Short problem:
Convert every entry below into a JSON list of strings, with one string per line and blank lines omitted.

Material provided:
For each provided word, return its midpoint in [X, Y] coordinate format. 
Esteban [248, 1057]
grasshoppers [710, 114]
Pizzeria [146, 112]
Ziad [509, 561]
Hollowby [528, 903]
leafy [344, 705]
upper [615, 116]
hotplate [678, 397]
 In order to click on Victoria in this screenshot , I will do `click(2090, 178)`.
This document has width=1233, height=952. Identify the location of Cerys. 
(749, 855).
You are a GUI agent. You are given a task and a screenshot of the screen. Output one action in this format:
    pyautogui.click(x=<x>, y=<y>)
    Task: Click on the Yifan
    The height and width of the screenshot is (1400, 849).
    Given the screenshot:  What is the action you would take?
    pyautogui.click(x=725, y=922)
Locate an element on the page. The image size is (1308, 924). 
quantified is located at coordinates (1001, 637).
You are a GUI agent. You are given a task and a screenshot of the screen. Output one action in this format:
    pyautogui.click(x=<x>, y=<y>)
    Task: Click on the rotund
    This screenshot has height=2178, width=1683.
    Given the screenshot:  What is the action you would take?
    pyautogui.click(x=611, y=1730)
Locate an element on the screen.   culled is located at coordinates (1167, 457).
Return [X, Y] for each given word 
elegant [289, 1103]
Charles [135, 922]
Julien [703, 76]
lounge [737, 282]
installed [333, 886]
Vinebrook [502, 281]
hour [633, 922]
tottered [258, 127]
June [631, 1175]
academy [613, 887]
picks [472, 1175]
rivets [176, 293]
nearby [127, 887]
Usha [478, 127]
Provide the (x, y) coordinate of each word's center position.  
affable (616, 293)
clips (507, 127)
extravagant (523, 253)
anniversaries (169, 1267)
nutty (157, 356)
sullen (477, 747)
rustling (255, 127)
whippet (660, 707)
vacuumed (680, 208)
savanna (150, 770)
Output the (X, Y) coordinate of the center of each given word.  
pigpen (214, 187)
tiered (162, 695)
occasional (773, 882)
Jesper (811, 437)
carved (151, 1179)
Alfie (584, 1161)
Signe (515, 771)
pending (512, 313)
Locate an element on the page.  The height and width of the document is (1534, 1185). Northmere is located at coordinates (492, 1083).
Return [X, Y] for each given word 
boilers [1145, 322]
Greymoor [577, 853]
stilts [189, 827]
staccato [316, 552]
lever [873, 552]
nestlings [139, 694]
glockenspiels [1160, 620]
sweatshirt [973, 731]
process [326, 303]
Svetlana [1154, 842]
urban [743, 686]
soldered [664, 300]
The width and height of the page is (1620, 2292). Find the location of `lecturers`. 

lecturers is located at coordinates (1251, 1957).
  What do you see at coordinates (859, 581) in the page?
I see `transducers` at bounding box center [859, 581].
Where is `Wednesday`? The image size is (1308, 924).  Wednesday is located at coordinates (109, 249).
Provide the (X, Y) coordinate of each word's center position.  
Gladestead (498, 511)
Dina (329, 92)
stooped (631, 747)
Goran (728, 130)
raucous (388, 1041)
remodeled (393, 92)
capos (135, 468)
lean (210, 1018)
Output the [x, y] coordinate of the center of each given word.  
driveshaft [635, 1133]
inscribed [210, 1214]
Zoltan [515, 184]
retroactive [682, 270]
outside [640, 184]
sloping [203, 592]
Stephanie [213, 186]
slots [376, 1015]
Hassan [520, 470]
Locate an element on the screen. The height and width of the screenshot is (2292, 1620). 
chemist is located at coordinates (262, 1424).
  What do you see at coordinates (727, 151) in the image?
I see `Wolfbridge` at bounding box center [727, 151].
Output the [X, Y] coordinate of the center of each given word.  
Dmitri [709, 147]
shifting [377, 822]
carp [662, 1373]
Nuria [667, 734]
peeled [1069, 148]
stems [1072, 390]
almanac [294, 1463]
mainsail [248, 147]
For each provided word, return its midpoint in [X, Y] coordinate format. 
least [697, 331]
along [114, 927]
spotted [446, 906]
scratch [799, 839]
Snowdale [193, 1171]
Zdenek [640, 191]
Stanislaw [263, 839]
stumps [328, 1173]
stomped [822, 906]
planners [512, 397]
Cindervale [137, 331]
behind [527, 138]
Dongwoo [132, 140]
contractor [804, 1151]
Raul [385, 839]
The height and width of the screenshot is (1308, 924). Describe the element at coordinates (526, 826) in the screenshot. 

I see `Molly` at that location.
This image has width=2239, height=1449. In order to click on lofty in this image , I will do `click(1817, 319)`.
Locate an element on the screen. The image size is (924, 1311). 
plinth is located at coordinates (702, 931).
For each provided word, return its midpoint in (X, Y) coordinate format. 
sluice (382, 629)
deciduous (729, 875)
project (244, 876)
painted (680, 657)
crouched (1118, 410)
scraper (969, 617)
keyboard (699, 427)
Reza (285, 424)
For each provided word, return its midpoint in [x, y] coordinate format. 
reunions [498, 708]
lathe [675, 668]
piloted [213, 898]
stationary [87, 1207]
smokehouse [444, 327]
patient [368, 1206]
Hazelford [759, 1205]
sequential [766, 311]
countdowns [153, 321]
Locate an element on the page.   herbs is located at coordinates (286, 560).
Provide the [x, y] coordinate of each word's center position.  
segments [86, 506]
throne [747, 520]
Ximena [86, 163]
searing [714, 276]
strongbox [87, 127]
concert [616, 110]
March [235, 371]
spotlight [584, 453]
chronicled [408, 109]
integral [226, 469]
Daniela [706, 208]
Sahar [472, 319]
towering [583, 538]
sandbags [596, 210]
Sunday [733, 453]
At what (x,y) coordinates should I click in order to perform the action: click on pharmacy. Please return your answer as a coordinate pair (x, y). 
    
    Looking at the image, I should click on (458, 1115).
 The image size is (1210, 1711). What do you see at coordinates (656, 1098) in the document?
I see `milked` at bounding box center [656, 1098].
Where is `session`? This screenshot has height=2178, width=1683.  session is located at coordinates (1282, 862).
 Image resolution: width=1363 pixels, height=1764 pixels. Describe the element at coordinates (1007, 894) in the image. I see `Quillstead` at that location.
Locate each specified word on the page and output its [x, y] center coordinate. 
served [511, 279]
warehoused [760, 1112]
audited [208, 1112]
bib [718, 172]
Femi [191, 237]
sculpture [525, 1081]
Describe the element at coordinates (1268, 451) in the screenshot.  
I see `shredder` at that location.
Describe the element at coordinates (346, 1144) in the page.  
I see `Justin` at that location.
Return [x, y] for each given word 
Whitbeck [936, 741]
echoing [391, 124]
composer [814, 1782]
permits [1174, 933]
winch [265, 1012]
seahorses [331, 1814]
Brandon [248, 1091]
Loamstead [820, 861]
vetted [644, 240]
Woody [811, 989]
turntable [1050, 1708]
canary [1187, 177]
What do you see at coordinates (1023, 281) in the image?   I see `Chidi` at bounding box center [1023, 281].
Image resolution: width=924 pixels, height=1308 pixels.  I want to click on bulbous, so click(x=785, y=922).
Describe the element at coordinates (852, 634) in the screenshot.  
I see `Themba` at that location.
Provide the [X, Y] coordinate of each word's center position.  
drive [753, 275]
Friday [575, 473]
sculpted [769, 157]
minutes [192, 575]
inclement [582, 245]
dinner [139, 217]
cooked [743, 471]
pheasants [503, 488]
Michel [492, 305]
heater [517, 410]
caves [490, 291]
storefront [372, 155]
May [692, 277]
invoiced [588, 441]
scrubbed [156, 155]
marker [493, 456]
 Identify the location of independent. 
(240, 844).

Answer to this problem:
[
  "For each provided word, return its midpoint in [X, Y] coordinate format. ",
  "Esteban [248, 1057]",
  "grasshoppers [710, 114]",
  "Pizzeria [146, 112]",
  "Ziad [509, 561]",
  "Hollowby [528, 903]",
  "leafy [344, 705]",
  "upper [615, 116]",
  "hotplate [678, 397]",
  " In order to click on Victoria in this screenshot , I will do `click(2090, 178)`.",
  "This document has width=1233, height=952. Identify the location of Cerys. ",
  "(749, 855).",
  "You are a GUI agent. You are given a task and a screenshot of the screen. Output one action in this format:",
  "    pyautogui.click(x=<x>, y=<y>)",
  "    Task: Click on the Yifan",
  "    The height and width of the screenshot is (1400, 849).",
  "    Given the screenshot:  What is the action you would take?",
  "    pyautogui.click(x=725, y=922)",
  "Locate an element on the page. The image size is (1308, 924). ",
  "quantified is located at coordinates (1001, 637).",
  "You are a GUI agent. You are given a task and a screenshot of the screen. Output one action in this format:",
  "    pyautogui.click(x=<x>, y=<y>)",
  "    Task: Click on the rotund",
  "    This screenshot has height=2178, width=1683.",
  "    Given the screenshot:  What is the action you would take?",
  "    pyautogui.click(x=611, y=1730)",
  "Locate an element on the screen.   culled is located at coordinates (1167, 457).",
  "Return [X, Y] for each given word ",
  "elegant [289, 1103]",
  "Charles [135, 922]",
  "Julien [703, 76]",
  "lounge [737, 282]",
  "installed [333, 886]",
  "Vinebrook [502, 281]",
  "hour [633, 922]",
  "tottered [258, 127]",
  "June [631, 1175]",
  "academy [613, 887]",
  "picks [472, 1175]",
  "rivets [176, 293]",
  "nearby [127, 887]",
  "Usha [478, 127]",
  "Provide the (x, y) coordinate of each word's center position.  ",
  "affable (616, 293)",
  "clips (507, 127)",
  "extravagant (523, 253)",
  "anniversaries (169, 1267)",
  "nutty (157, 356)",
  "sullen (477, 747)",
  "rustling (255, 127)",
  "whippet (660, 707)",
  "vacuumed (680, 208)",
  "savanna (150, 770)",
  "Output the (X, Y) coordinate of the center of each given word.  ",
  "pigpen (214, 187)",
  "tiered (162, 695)",
  "occasional (773, 882)",
  "Jesper (811, 437)",
  "carved (151, 1179)",
  "Alfie (584, 1161)",
  "Signe (515, 771)",
  "pending (512, 313)",
  "Locate an element on the page.  The height and width of the document is (1534, 1185). Northmere is located at coordinates (492, 1083).",
  "Return [X, Y] for each given word ",
  "boilers [1145, 322]",
  "Greymoor [577, 853]",
  "stilts [189, 827]",
  "staccato [316, 552]",
  "lever [873, 552]",
  "nestlings [139, 694]",
  "glockenspiels [1160, 620]",
  "sweatshirt [973, 731]",
  "process [326, 303]",
  "Svetlana [1154, 842]",
  "urban [743, 686]",
  "soldered [664, 300]",
  "The width and height of the page is (1620, 2292). Find the location of `lecturers`. ",
  "lecturers is located at coordinates (1251, 1957).",
  "  What do you see at coordinates (859, 581) in the page?",
  "I see `transducers` at bounding box center [859, 581].",
  "Where is `Wednesday`? The image size is (1308, 924).  Wednesday is located at coordinates (109, 249).",
  "Provide the (X, Y) coordinate of each word's center position.  ",
  "Gladestead (498, 511)",
  "Dina (329, 92)",
  "stooped (631, 747)",
  "Goran (728, 130)",
  "raucous (388, 1041)",
  "remodeled (393, 92)",
  "capos (135, 468)",
  "lean (210, 1018)",
  "Output the [x, y] coordinate of the center of each given word.  ",
  "driveshaft [635, 1133]",
  "inscribed [210, 1214]",
  "Zoltan [515, 184]",
  "retroactive [682, 270]",
  "outside [640, 184]",
  "sloping [203, 592]",
  "Stephanie [213, 186]",
  "slots [376, 1015]",
  "Hassan [520, 470]",
  "Locate an element on the screen. The height and width of the screenshot is (2292, 1620). ",
  "chemist is located at coordinates (262, 1424).",
  "  What do you see at coordinates (727, 151) in the image?",
  "I see `Wolfbridge` at bounding box center [727, 151].",
  "Output the [X, Y] coordinate of the center of each given word.  ",
  "Dmitri [709, 147]",
  "shifting [377, 822]",
  "carp [662, 1373]",
  "Nuria [667, 734]",
  "peeled [1069, 148]",
  "stems [1072, 390]",
  "almanac [294, 1463]",
  "mainsail [248, 147]",
  "For each provided word, return its midpoint in [X, Y] coordinate format. ",
  "least [697, 331]",
  "along [114, 927]",
  "spotted [446, 906]",
  "scratch [799, 839]",
  "Snowdale [193, 1171]",
  "Zdenek [640, 191]",
  "Stanislaw [263, 839]",
  "stumps [328, 1173]",
  "stomped [822, 906]",
  "planners [512, 397]",
  "Cindervale [137, 331]",
  "behind [527, 138]",
  "Dongwoo [132, 140]",
  "contractor [804, 1151]",
  "Raul [385, 839]",
  "The height and width of the screenshot is (1308, 924). Describe the element at coordinates (526, 826) in the screenshot. ",
  "I see `Molly` at that location.",
  "This image has width=2239, height=1449. In order to click on lofty in this image , I will do `click(1817, 319)`.",
  "Locate an element on the screen. The image size is (924, 1311). ",
  "plinth is located at coordinates (702, 931).",
  "For each provided word, return its midpoint in (X, Y) coordinate format. ",
  "sluice (382, 629)",
  "deciduous (729, 875)",
  "project (244, 876)",
  "painted (680, 657)",
  "crouched (1118, 410)",
  "scraper (969, 617)",
  "keyboard (699, 427)",
  "Reza (285, 424)",
  "For each provided word, return its midpoint in [x, y] coordinate format. ",
  "reunions [498, 708]",
  "lathe [675, 668]",
  "piloted [213, 898]",
  "stationary [87, 1207]",
  "smokehouse [444, 327]",
  "patient [368, 1206]",
  "Hazelford [759, 1205]",
  "sequential [766, 311]",
  "countdowns [153, 321]",
  "Locate an element on the page.   herbs is located at coordinates (286, 560).",
  "Provide the [x, y] coordinate of each word's center position.  ",
  "segments [86, 506]",
  "throne [747, 520]",
  "Ximena [86, 163]",
  "searing [714, 276]",
  "strongbox [87, 127]",
  "concert [616, 110]",
  "March [235, 371]",
  "spotlight [584, 453]",
  "chronicled [408, 109]",
  "integral [226, 469]",
  "Daniela [706, 208]",
  "Sahar [472, 319]",
  "towering [583, 538]",
  "sandbags [596, 210]",
  "Sunday [733, 453]",
  "At what (x,y) coordinates should I click in order to perform the action: click on pharmacy. Please return your answer as a coordinate pair (x, y). ",
  "    Looking at the image, I should click on (458, 1115).",
  " The image size is (1210, 1711). What do you see at coordinates (656, 1098) in the document?",
  "I see `milked` at bounding box center [656, 1098].",
  "Where is `session`? This screenshot has height=2178, width=1683.  session is located at coordinates (1282, 862).",
  " Image resolution: width=1363 pixels, height=1764 pixels. Describe the element at coordinates (1007, 894) in the image. I see `Quillstead` at that location.",
  "Locate each specified word on the page and output its [x, y] center coordinate. ",
  "served [511, 279]",
  "warehoused [760, 1112]",
  "audited [208, 1112]",
  "bib [718, 172]",
  "Femi [191, 237]",
  "sculpture [525, 1081]",
  "Describe the element at coordinates (1268, 451) in the screenshot.  ",
  "I see `shredder` at that location.",
  "Describe the element at coordinates (346, 1144) in the page.  ",
  "I see `Justin` at that location.",
  "Return [x, y] for each given word ",
  "Whitbeck [936, 741]",
  "echoing [391, 124]",
  "composer [814, 1782]",
  "permits [1174, 933]",
  "winch [265, 1012]",
  "seahorses [331, 1814]",
  "Brandon [248, 1091]",
  "Loamstead [820, 861]",
  "vetted [644, 240]",
  "Woody [811, 989]",
  "turntable [1050, 1708]",
  "canary [1187, 177]",
  "What do you see at coordinates (1023, 281) in the image?   I see `Chidi` at bounding box center [1023, 281].",
  "Image resolution: width=924 pixels, height=1308 pixels.  I want to click on bulbous, so click(x=785, y=922).",
  "Describe the element at coordinates (852, 634) in the screenshot.  ",
  "I see `Themba` at that location.",
  "Provide the [X, Y] coordinate of each word's center position.  ",
  "drive [753, 275]",
  "Friday [575, 473]",
  "sculpted [769, 157]",
  "minutes [192, 575]",
  "inclement [582, 245]",
  "dinner [139, 217]",
  "cooked [743, 471]",
  "pheasants [503, 488]",
  "Michel [492, 305]",
  "heater [517, 410]",
  "caves [490, 291]",
  "storefront [372, 155]",
  "May [692, 277]",
  "invoiced [588, 441]",
  "scrubbed [156, 155]",
  "marker [493, 456]",
  " Identify the location of independent. ",
  "(240, 844)."
]